YOUR OBJECTIVE: Pictures stay out, but every line of the data is copied exactly.

DATASET RECORDS:
........
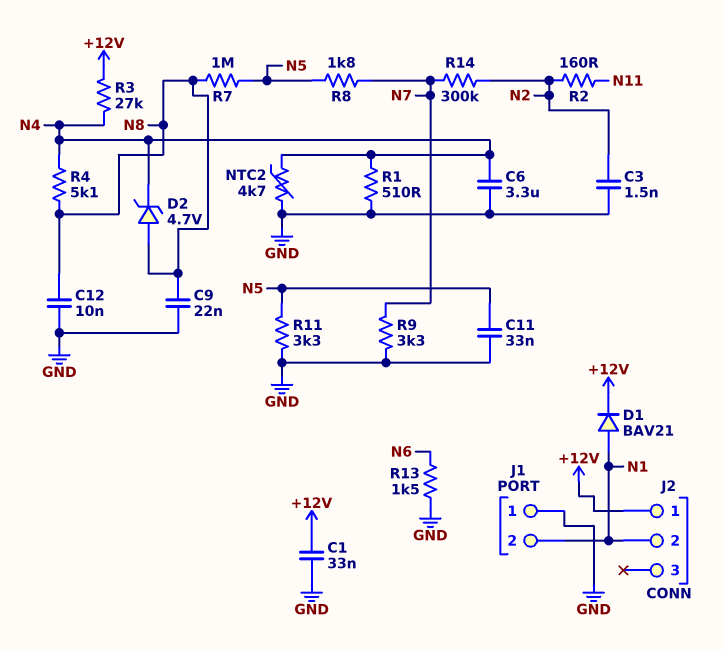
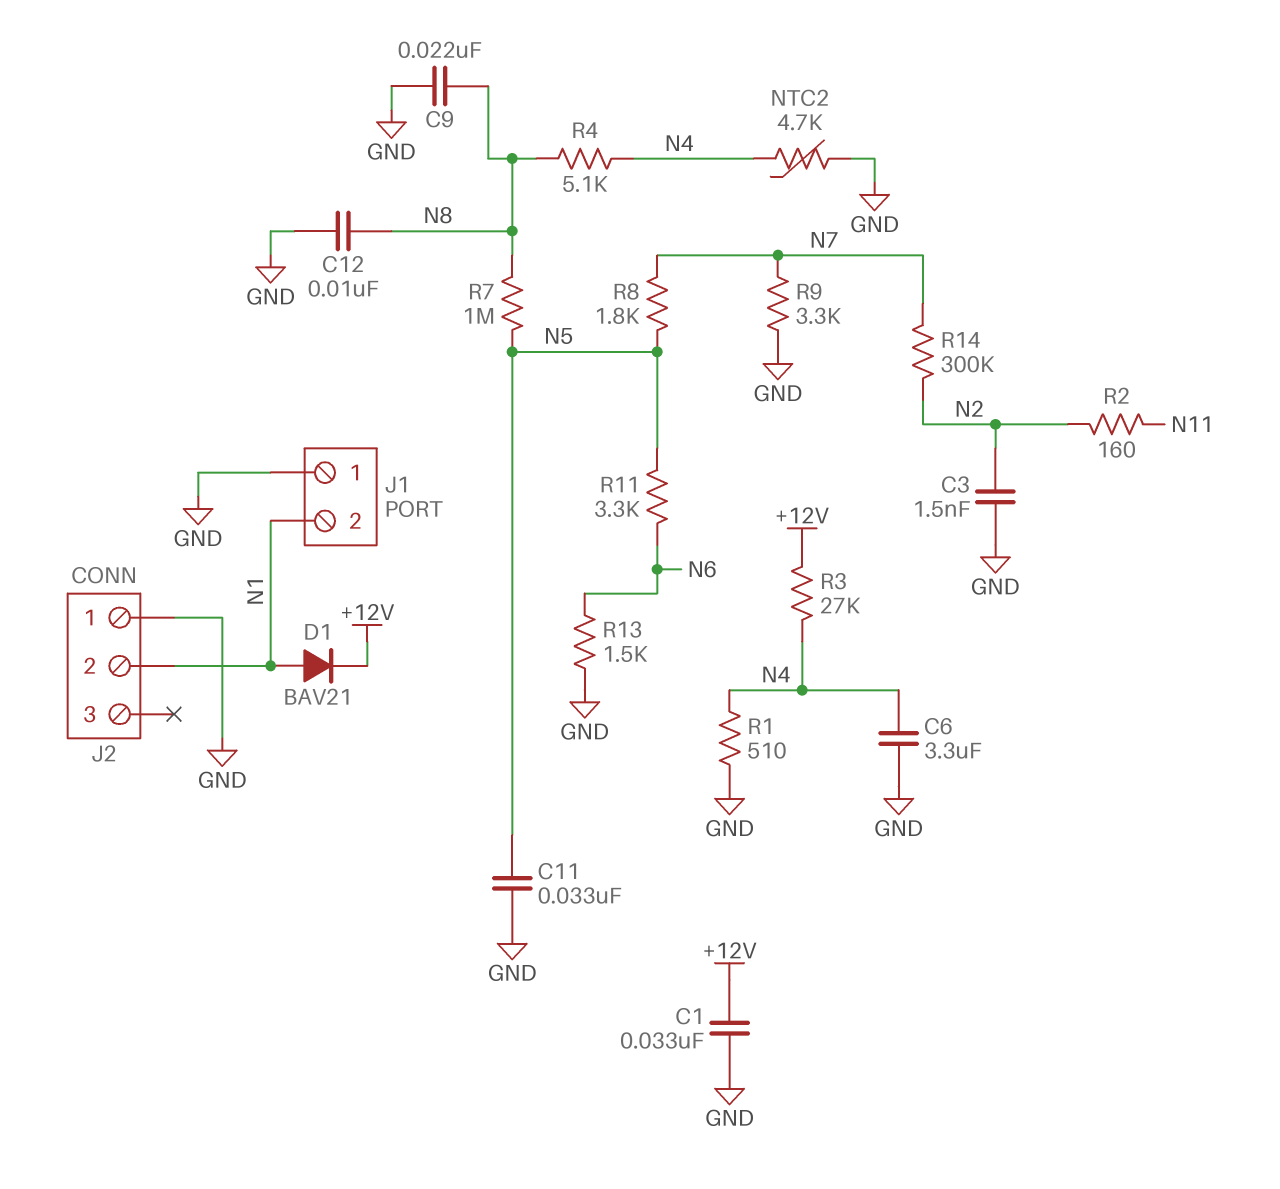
D2: zener 4.7V (A N8, K N4) -> none
J2 pin 1: +12V -> GND
R11: 3.3k (GND, N5) -> 3.3k (N5, N6)

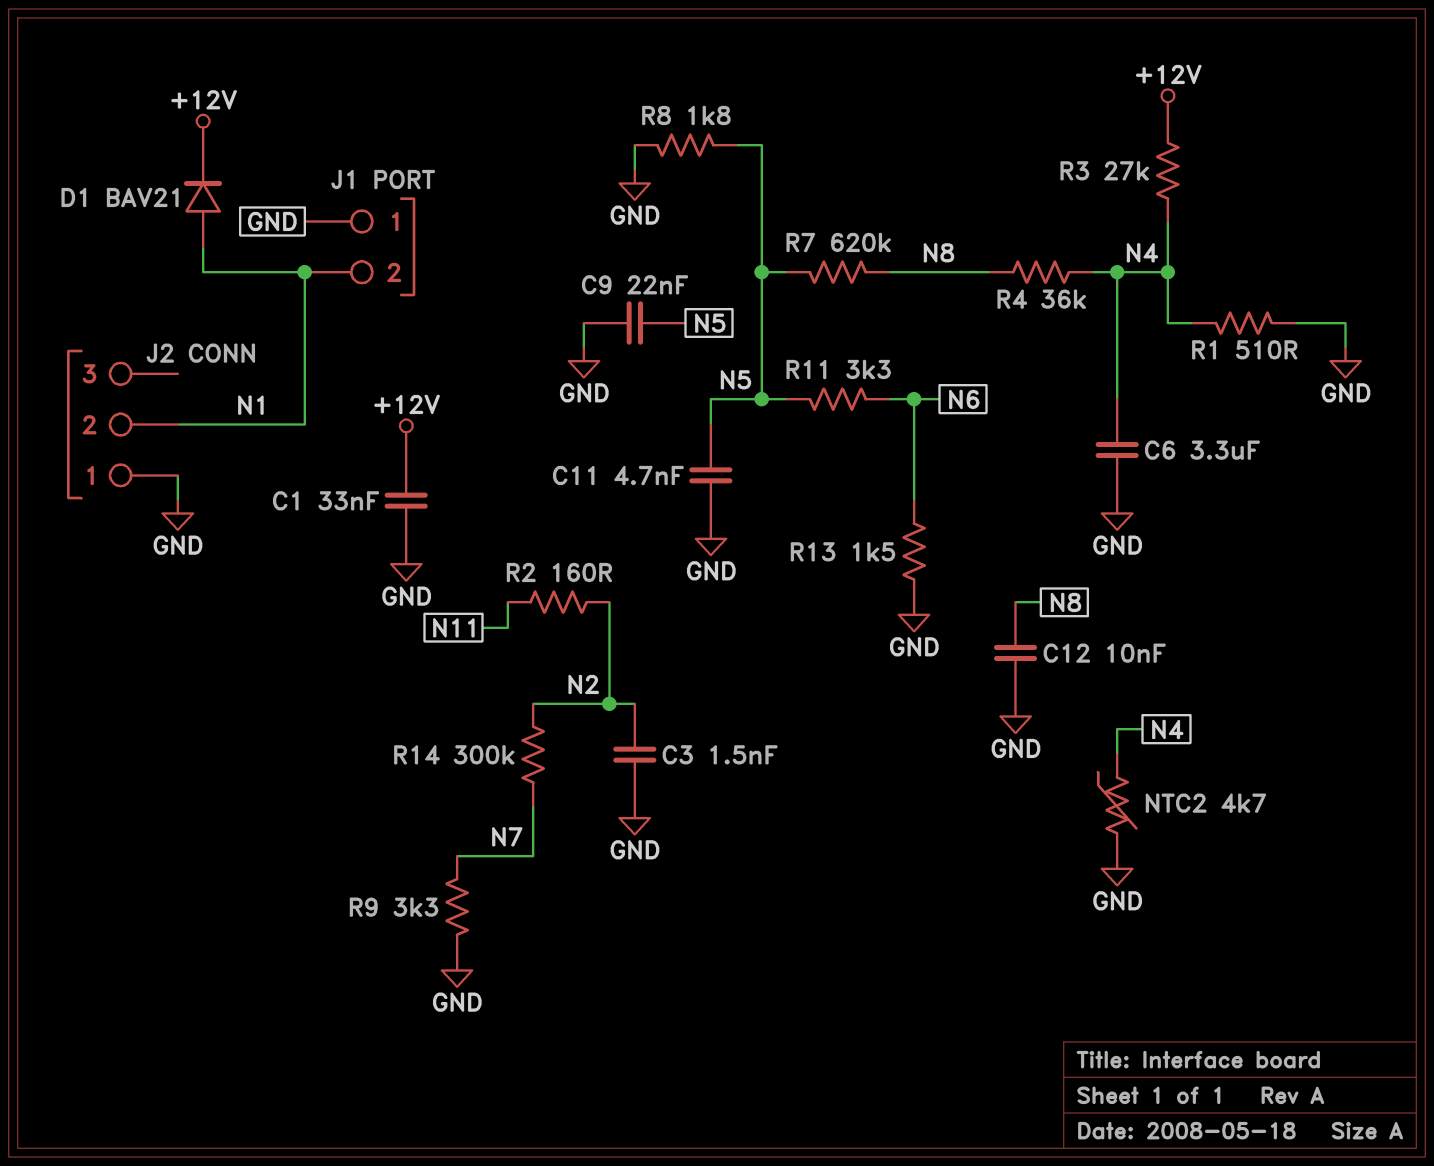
C9: 22nF (GND, N8) -> 22nF (GND, N5)
C11: 33nF (GND, N5) -> 4.7nF (GND, N5)
R4: 5.1k (N4, N8) -> 36k (N4, N8)
R7: 1M (N5, N8) -> 620k (N5, N8)
R8: 1.8k (N5, N7) -> 1.8k (GND, N5)

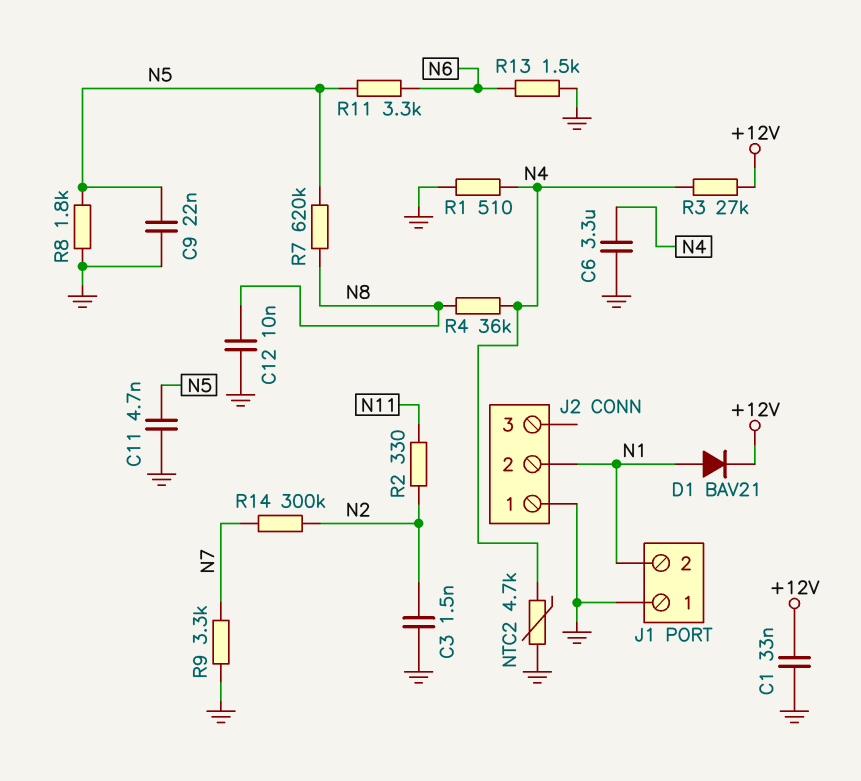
R2: 160 (N2, N11) -> 330 (N2, N11)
........
WORKED SOLUTION:
D2: zener 4.7V (A N8, K N4) -> none
J2 pin 1: +12V -> GND
R11: 3.3k (GND, N5) -> 3.3k (N5, N6)

C9: 22nF (GND, N8) -> 22nF (GND, N5)
C11: 33nF (GND, N5) -> 4.7nF (GND, N5)
R4: 5.1k (N4, N8) -> 36k (N4, N8)
R7: 1M (N5, N8) -> 620k (N5, N8)
R8: 1.8k (N5, N7) -> 1.8k (GND, N5)

R2: 160 (N2, N11) -> 330 (N2, N11)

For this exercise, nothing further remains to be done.